=== Your assignment ===
Output every record exactly and leave each picture out.

=== Records provided ===
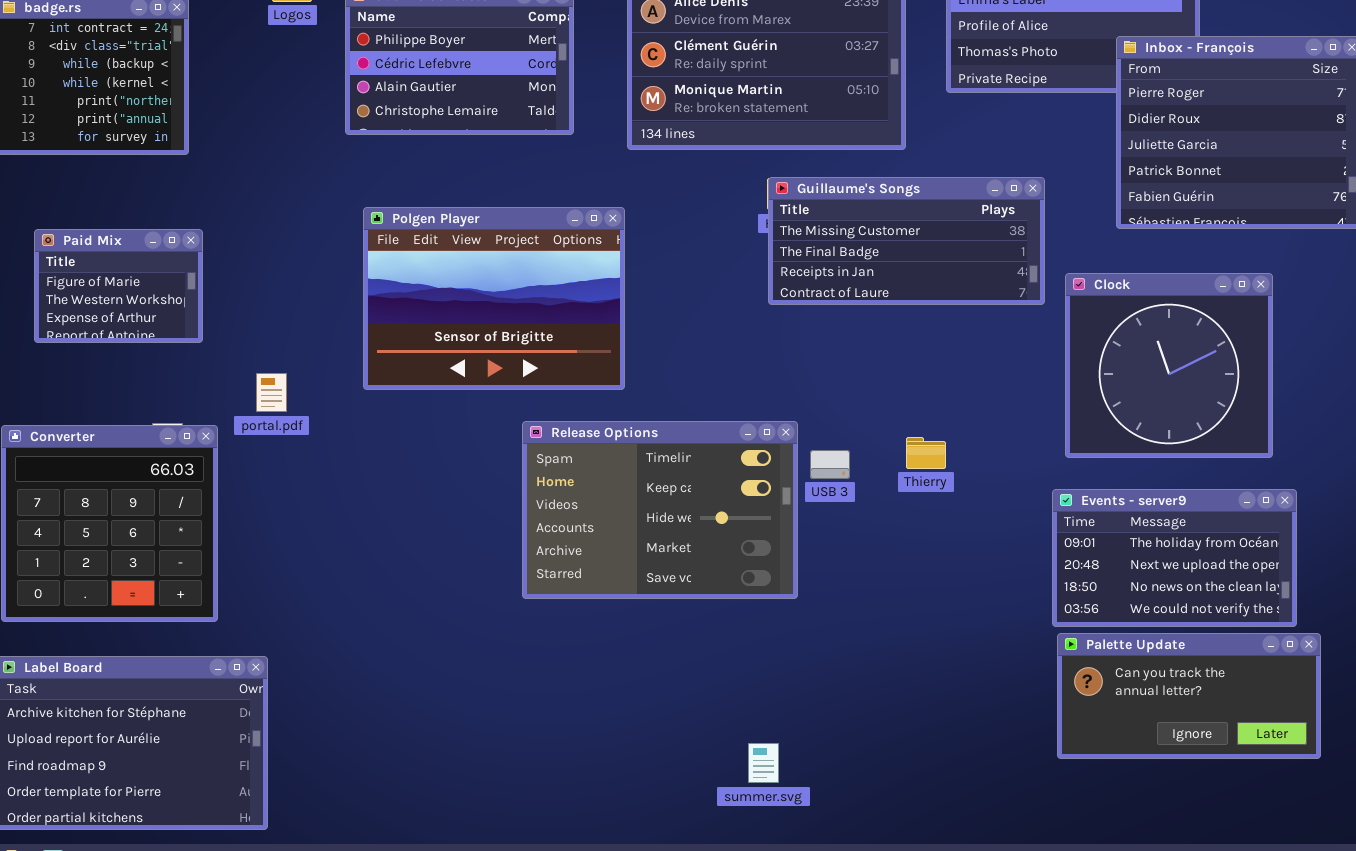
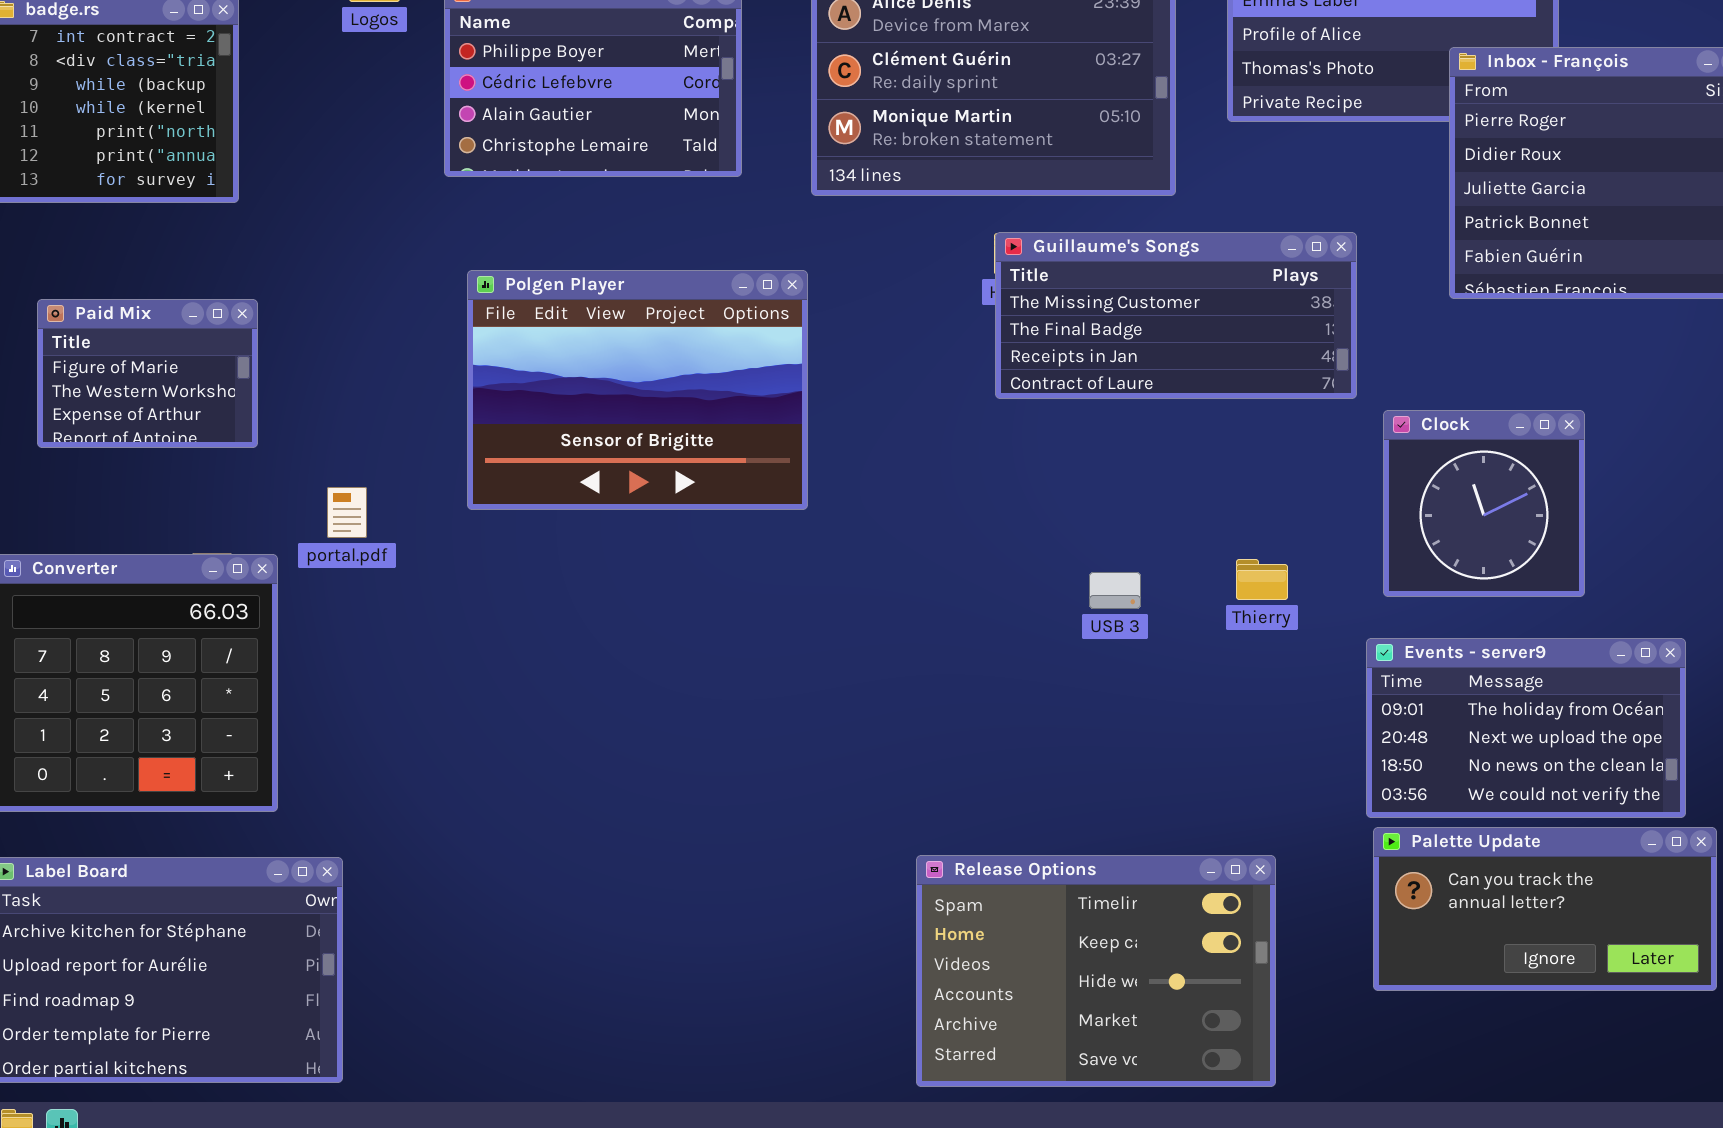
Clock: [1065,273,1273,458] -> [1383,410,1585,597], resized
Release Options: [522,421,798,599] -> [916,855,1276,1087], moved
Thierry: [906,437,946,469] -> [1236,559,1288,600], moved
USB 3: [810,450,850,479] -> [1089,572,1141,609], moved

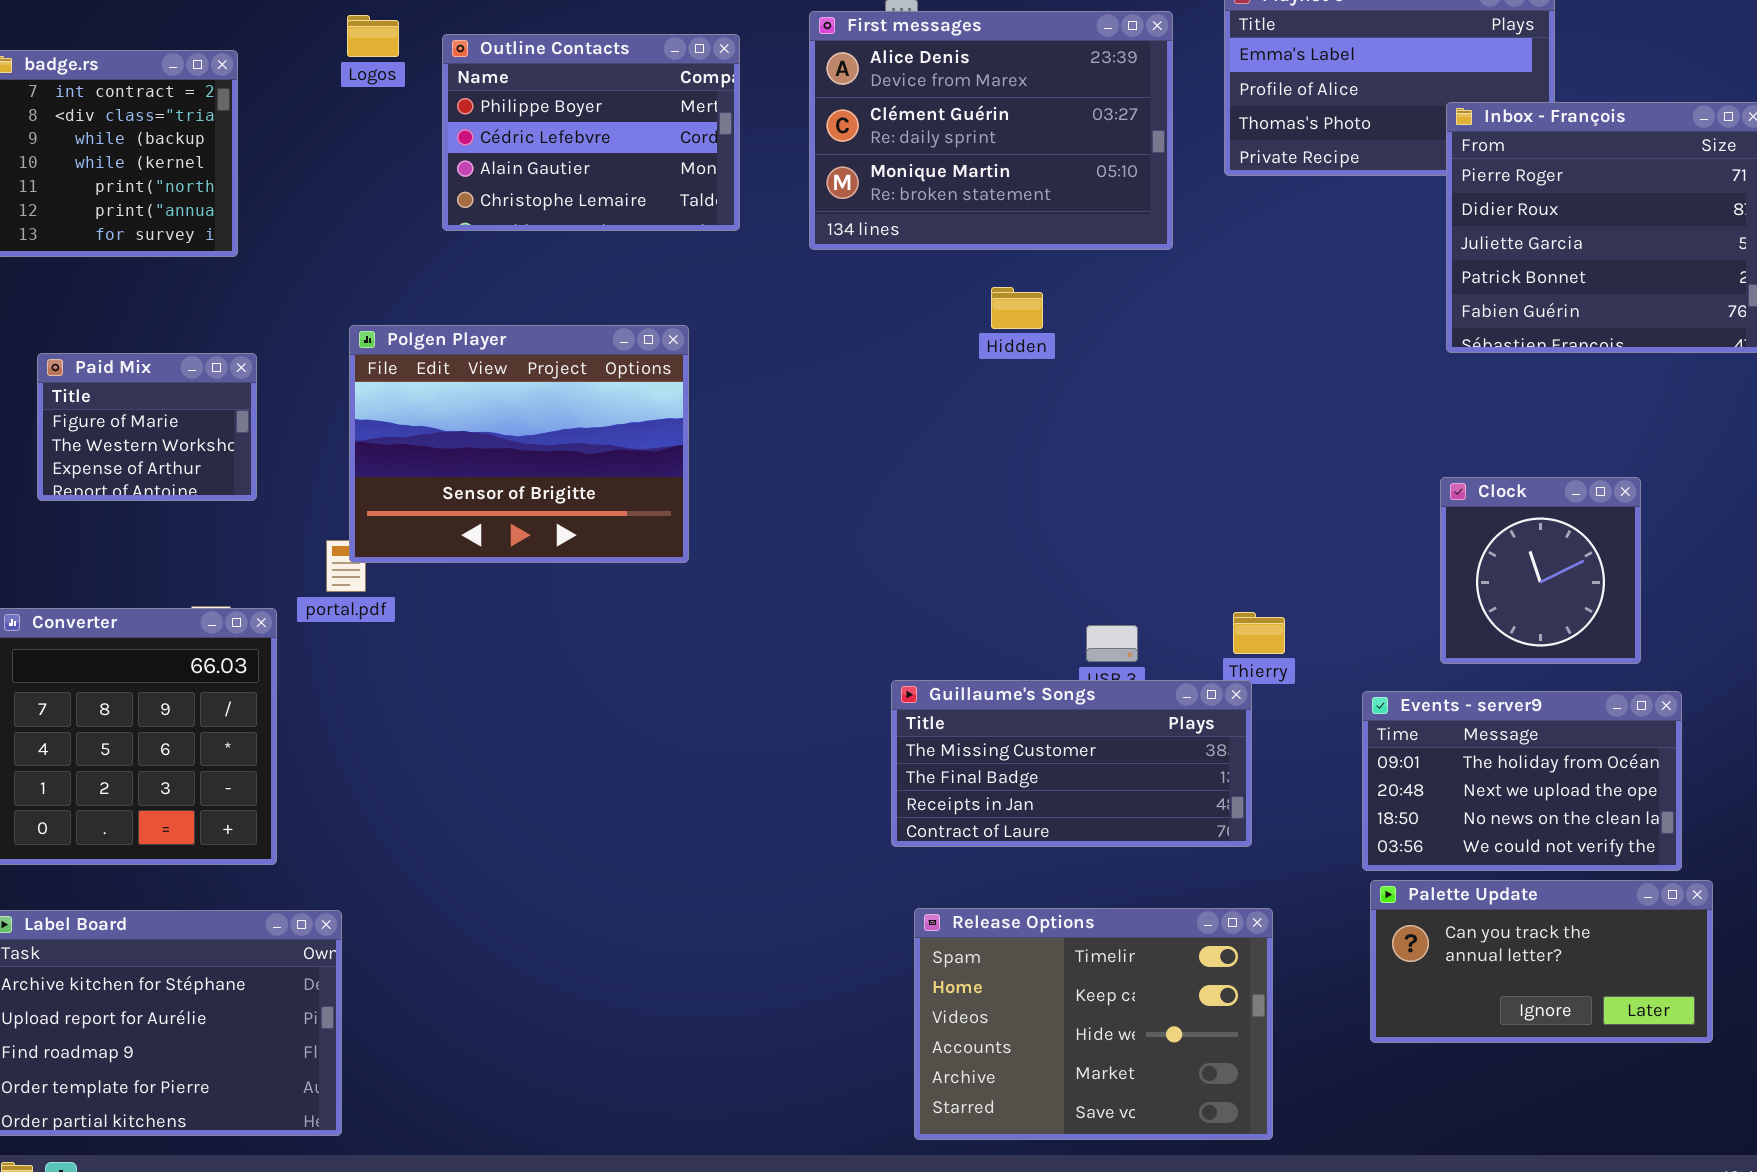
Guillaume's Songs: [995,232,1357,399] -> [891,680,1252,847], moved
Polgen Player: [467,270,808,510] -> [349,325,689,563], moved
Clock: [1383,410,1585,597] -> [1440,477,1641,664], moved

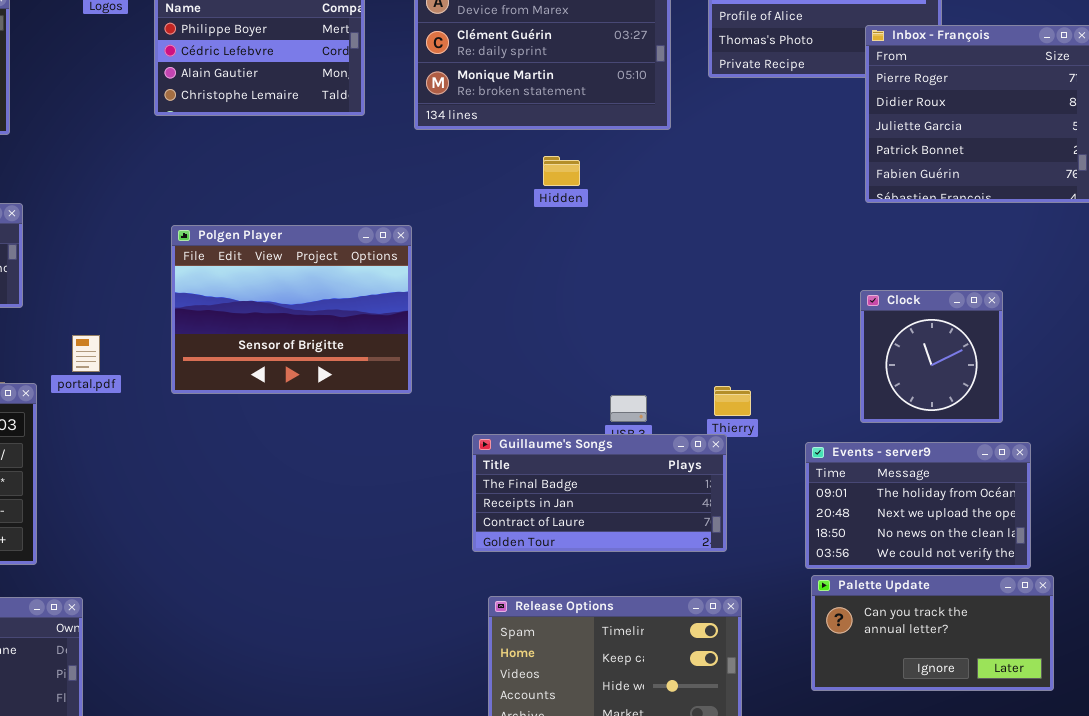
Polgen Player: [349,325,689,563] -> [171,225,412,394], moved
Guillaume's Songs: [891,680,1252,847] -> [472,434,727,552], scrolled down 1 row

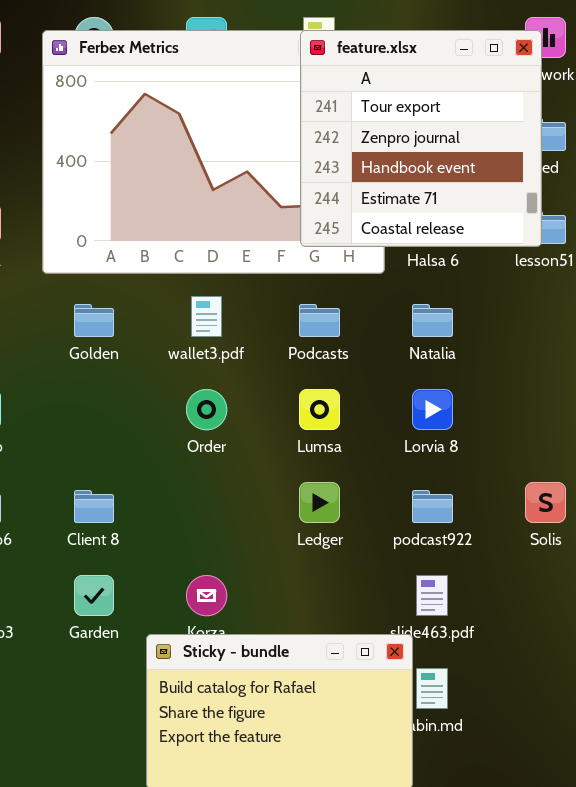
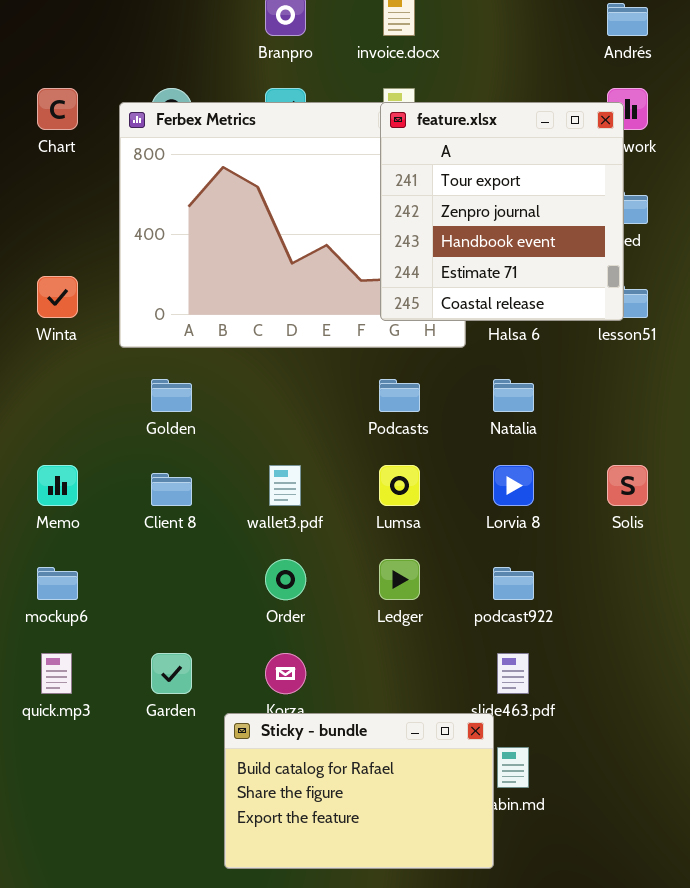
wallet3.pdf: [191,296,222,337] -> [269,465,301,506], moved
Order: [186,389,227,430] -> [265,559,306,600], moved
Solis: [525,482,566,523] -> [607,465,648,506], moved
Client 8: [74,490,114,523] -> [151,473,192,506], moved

=== Answer to this task ===
Clock: [1065,273,1273,458] -> [1383,410,1585,597], resized
Release Options: [522,421,798,599] -> [916,855,1276,1087], moved
Thierry: [906,437,946,469] -> [1236,559,1288,600], moved
USB 3: [810,450,850,479] -> [1089,572,1141,609], moved

Guillaume's Songs: [995,232,1357,399] -> [891,680,1252,847], moved
Polgen Player: [467,270,808,510] -> [349,325,689,563], moved
Clock: [1383,410,1585,597] -> [1440,477,1641,664], moved

Polgen Player: [349,325,689,563] -> [171,225,412,394], moved
Guillaume's Songs: [891,680,1252,847] -> [472,434,727,552], scrolled down 1 row

wallet3.pdf: [191,296,222,337] -> [269,465,301,506], moved
Order: [186,389,227,430] -> [265,559,306,600], moved
Solis: [525,482,566,523] -> [607,465,648,506], moved
Client 8: [74,490,114,523] -> [151,473,192,506], moved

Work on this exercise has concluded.